§ **DATA EXTRACT**
--- --- ---
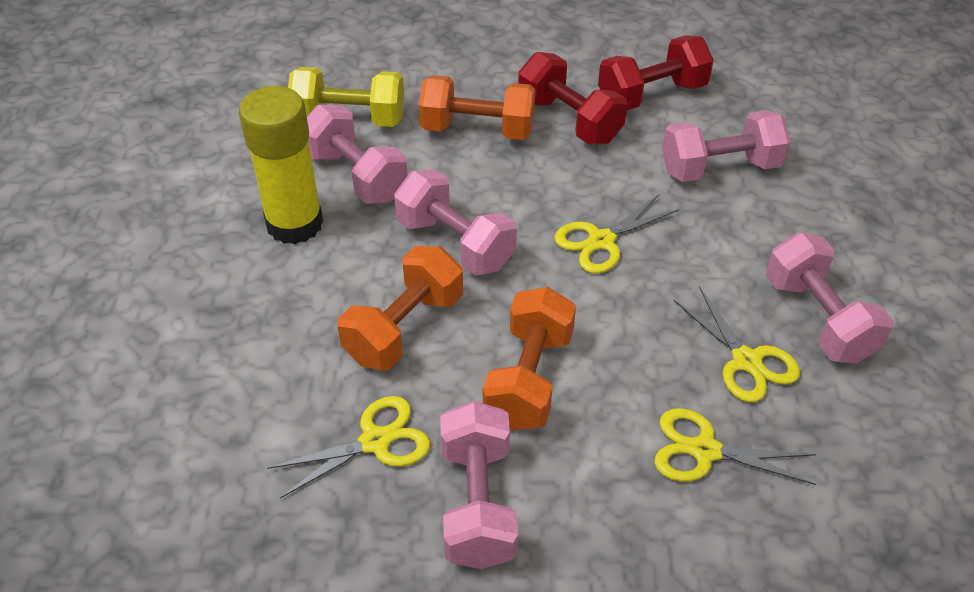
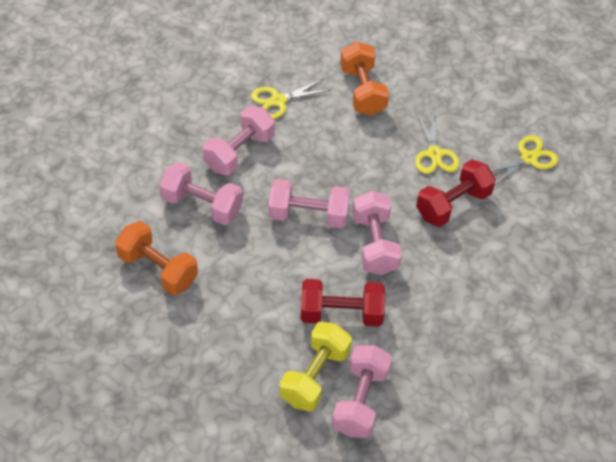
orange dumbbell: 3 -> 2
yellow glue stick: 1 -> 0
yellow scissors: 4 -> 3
--- --- ---
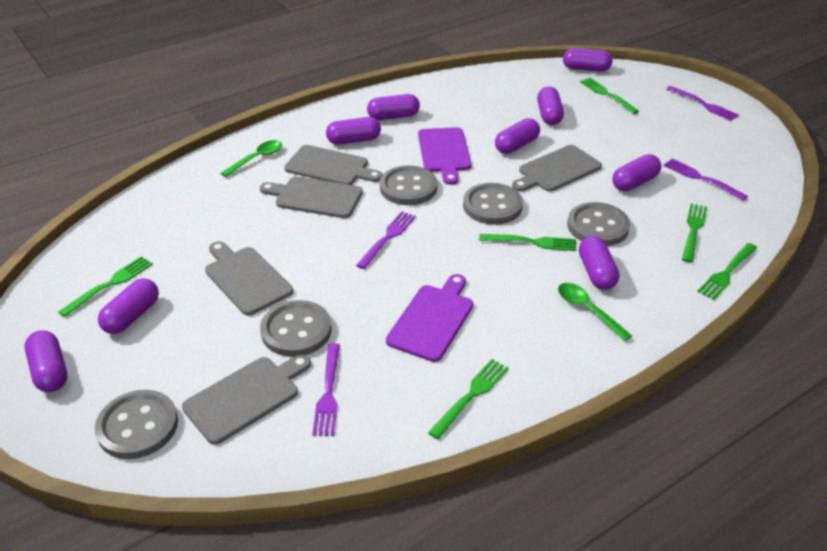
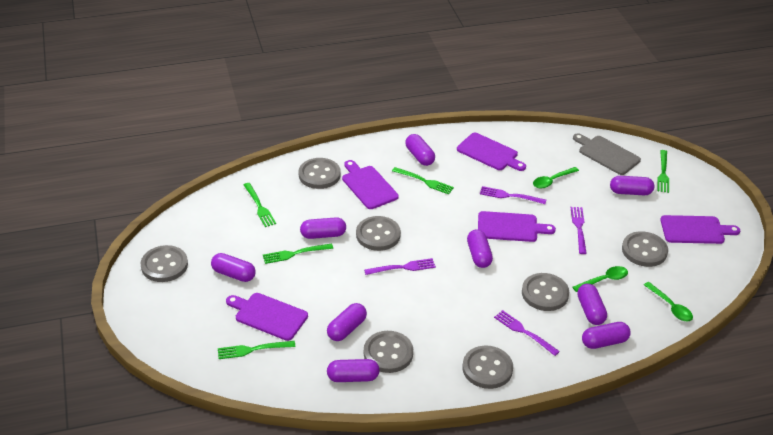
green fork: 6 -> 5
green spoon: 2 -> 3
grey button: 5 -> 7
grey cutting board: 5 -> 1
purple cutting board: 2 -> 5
--- --- ---
§ **DIRECTIONS**
Reproduce the lines of the entries above from the one with "orange dumbbell: 3 -> 2" to the one with "yellow scissors: 4 -> 3", both included, exactly and without any other line.

§ **TASK RESULT**
orange dumbbell: 3 -> 2
yellow glue stick: 1 -> 0
yellow scissors: 4 -> 3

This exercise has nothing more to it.